- ABOUT THIS EXERCISE:
For the listing below, give the number of lines that hold the string "counterclockwise", without anything else.

- SOURCE MATERIAL:
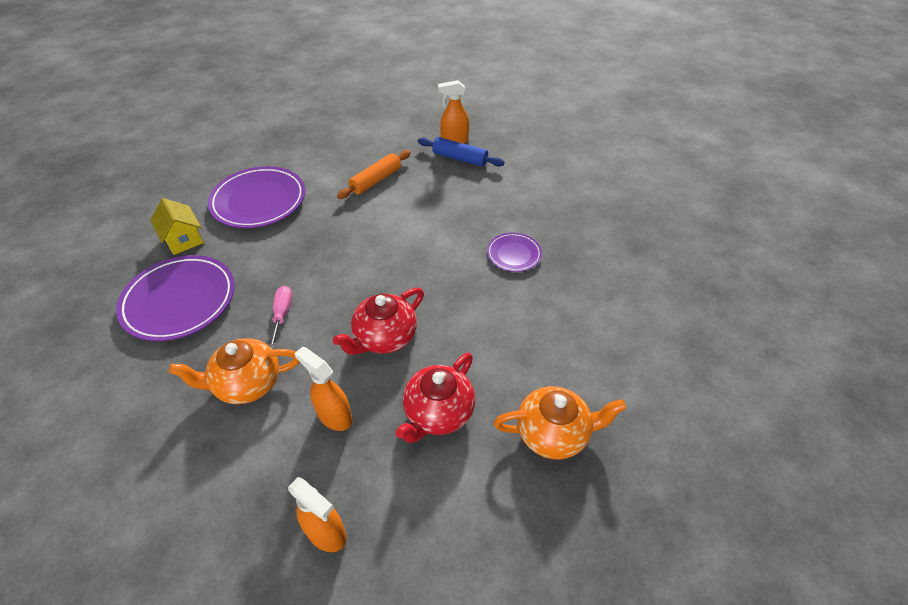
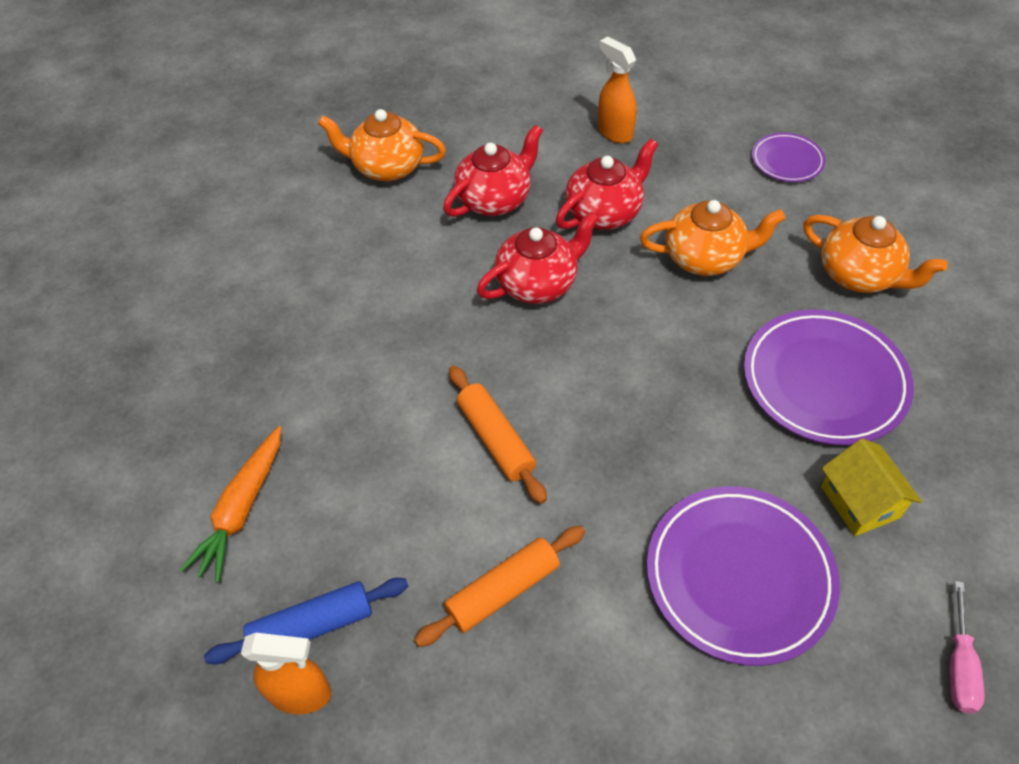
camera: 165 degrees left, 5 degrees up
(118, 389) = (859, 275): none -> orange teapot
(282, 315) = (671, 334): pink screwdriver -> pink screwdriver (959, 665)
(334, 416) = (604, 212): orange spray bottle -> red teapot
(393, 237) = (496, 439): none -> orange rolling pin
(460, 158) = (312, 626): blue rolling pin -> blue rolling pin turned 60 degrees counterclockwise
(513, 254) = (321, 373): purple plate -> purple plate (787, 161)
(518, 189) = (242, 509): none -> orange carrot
--
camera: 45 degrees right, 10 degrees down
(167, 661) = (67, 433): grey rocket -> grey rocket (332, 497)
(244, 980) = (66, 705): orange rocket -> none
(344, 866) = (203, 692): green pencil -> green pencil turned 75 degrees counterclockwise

- SOLVED EXERCISE:
2